# PROBLEM DESCRIPTION
Write out the stretch of lines below that begins at the line with "C11: 3.3uF (+9V, N7) -> 3.3uF (N5, N7)" and ends at the line with "U1 pin in-: N10 -> AGND", including both, exactly as given and nothing more.

# PROVIDED DATA
════

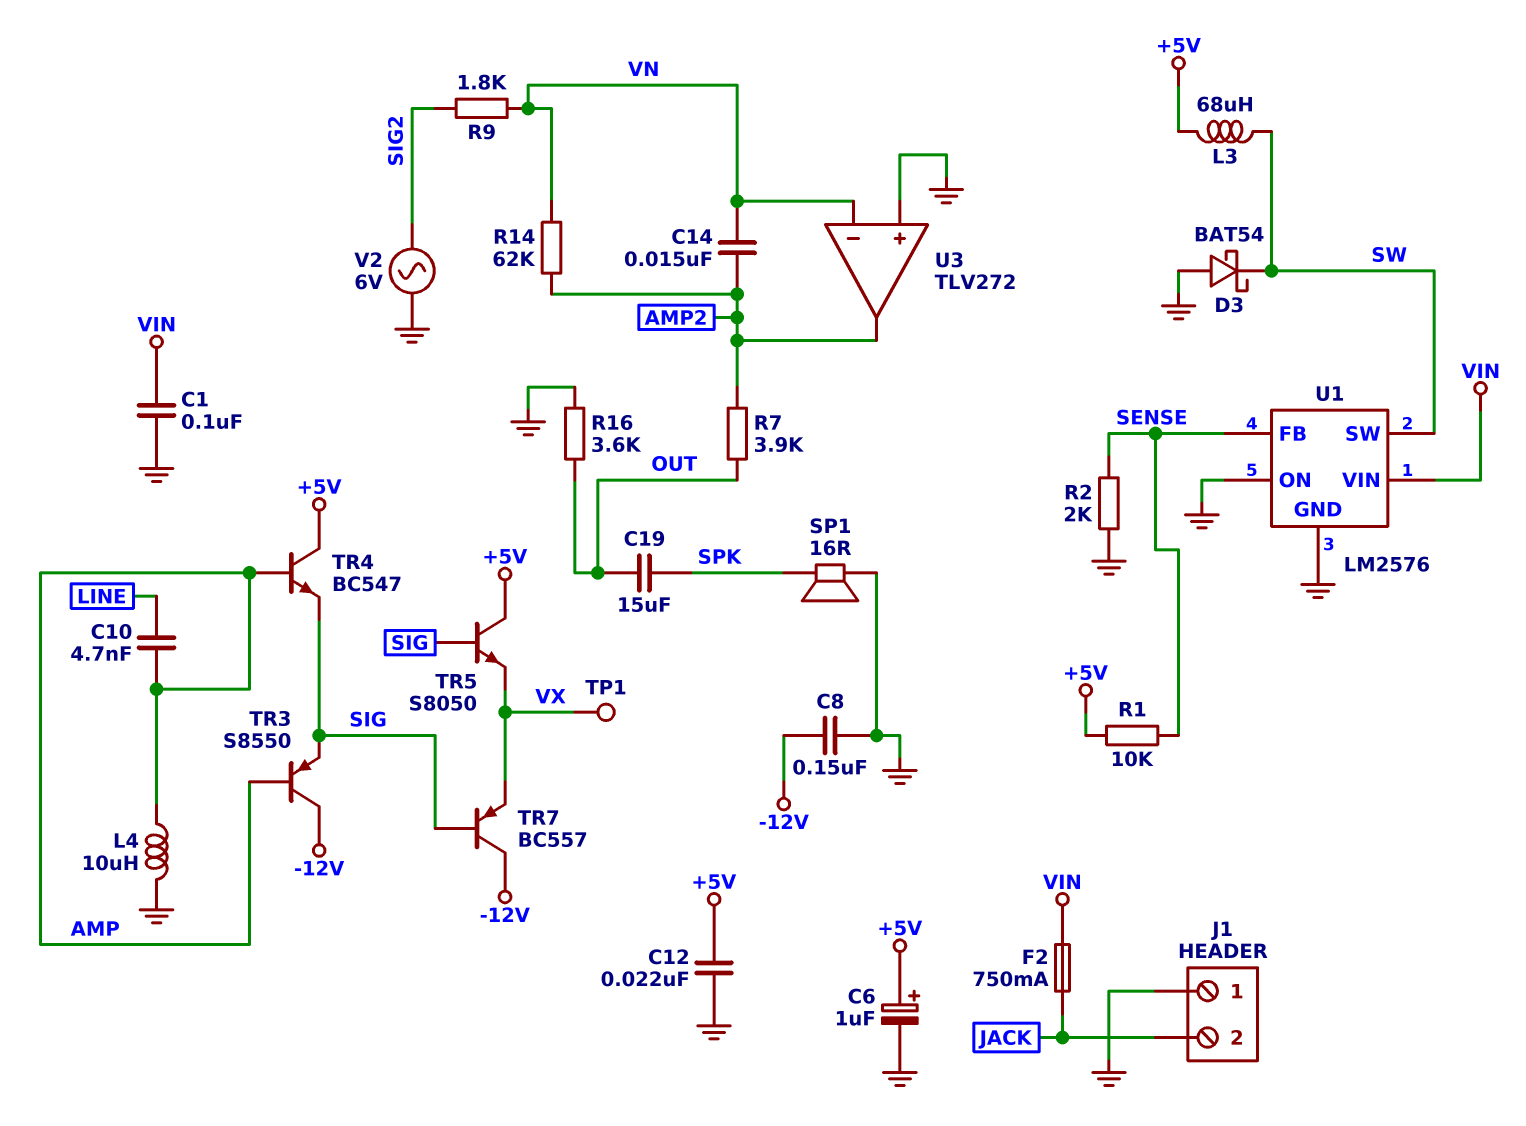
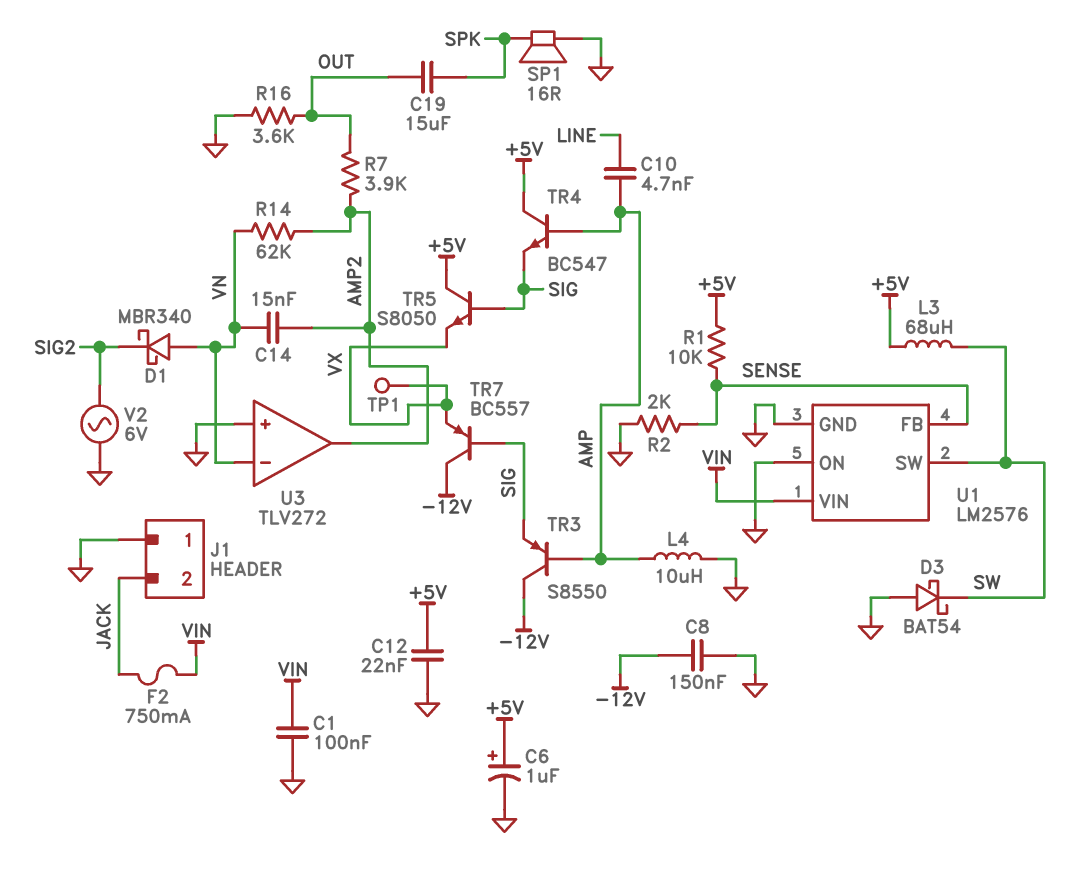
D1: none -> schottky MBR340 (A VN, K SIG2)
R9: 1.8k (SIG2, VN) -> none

════

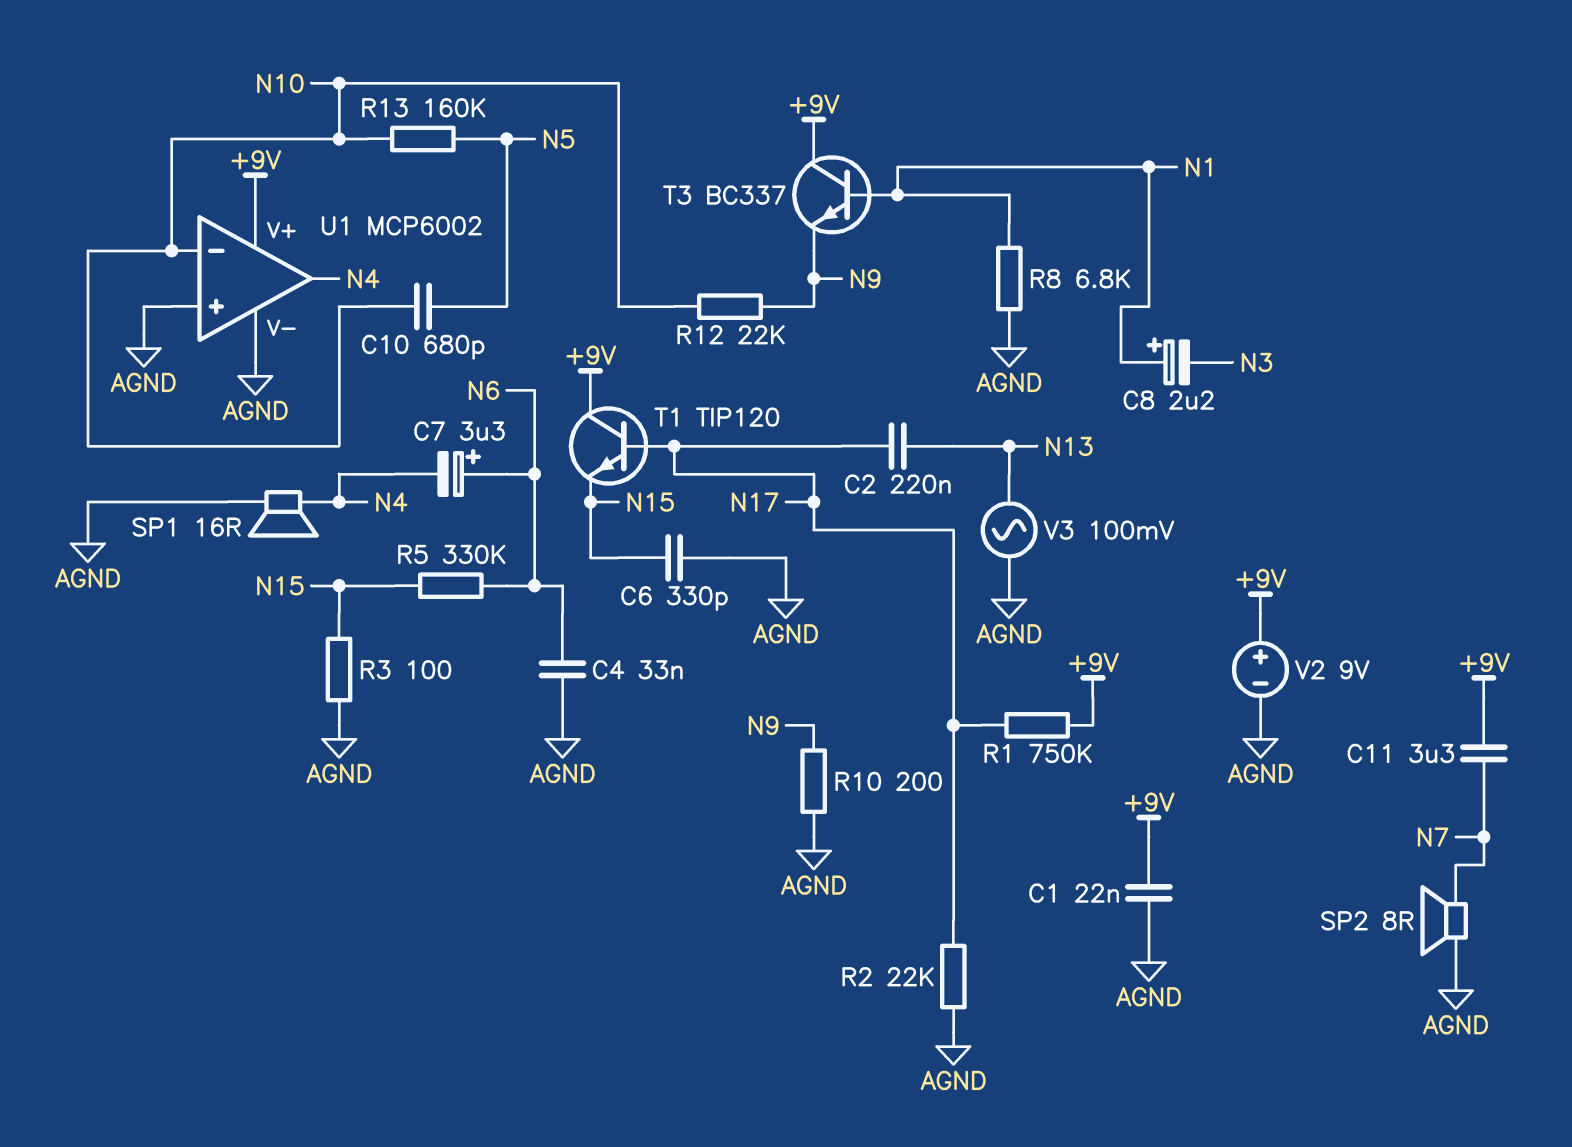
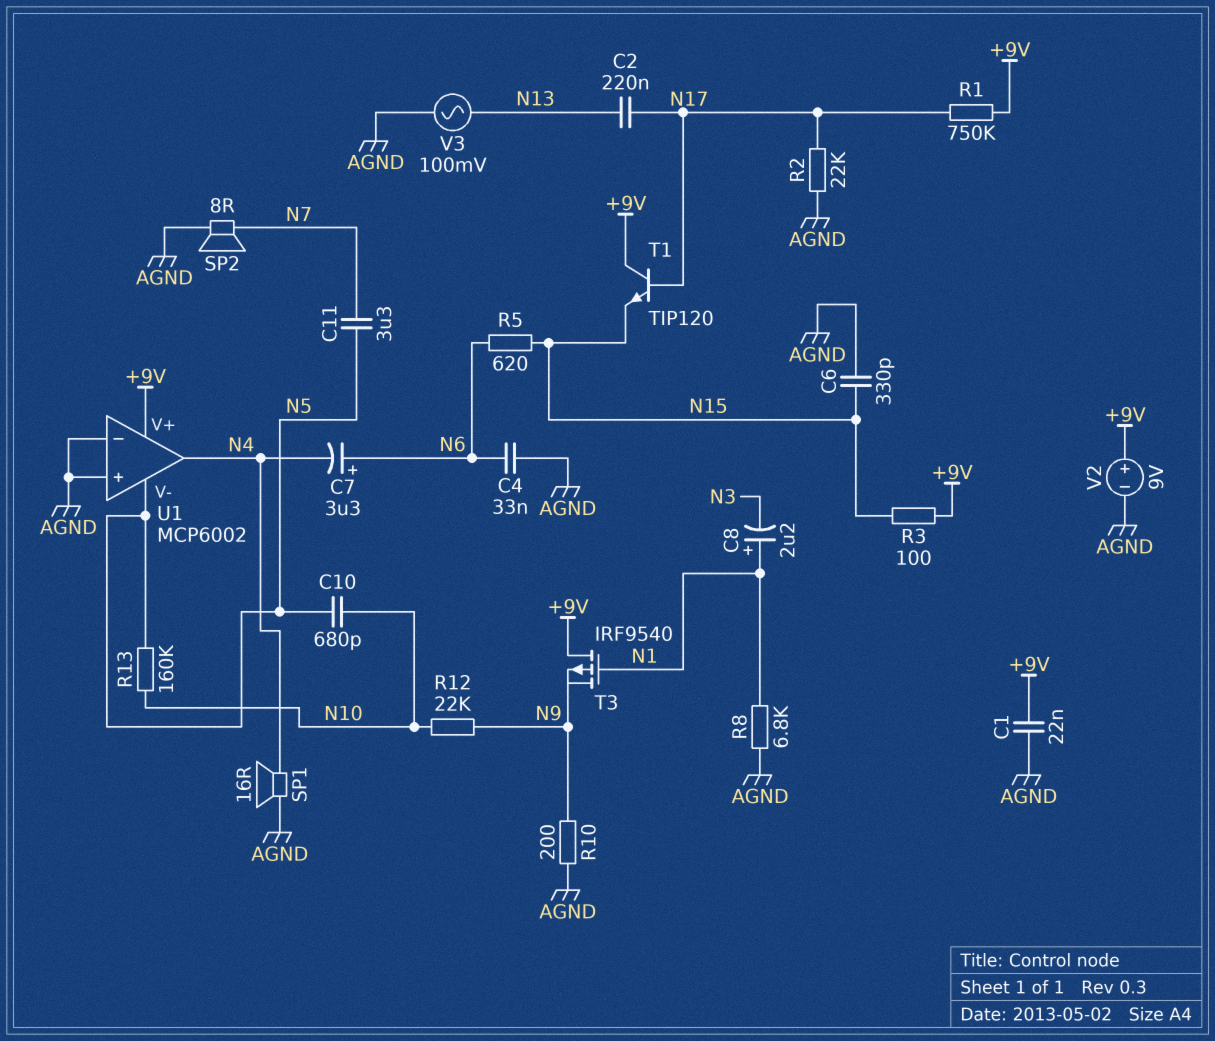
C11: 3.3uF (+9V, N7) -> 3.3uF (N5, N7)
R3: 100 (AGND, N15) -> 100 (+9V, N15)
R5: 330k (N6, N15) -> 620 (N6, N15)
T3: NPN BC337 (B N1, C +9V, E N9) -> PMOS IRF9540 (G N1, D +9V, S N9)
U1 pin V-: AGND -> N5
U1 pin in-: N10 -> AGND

════

# SOLUTION TO THE EXERCISE
C11: 3.3uF (+9V, N7) -> 3.3uF (N5, N7)
R3: 100 (AGND, N15) -> 100 (+9V, N15)
R5: 330k (N6, N15) -> 620 (N6, N15)
T3: NPN BC337 (B N1, C +9V, E N9) -> PMOS IRF9540 (G N1, D +9V, S N9)
U1 pin V-: AGND -> N5
U1 pin in-: N10 -> AGND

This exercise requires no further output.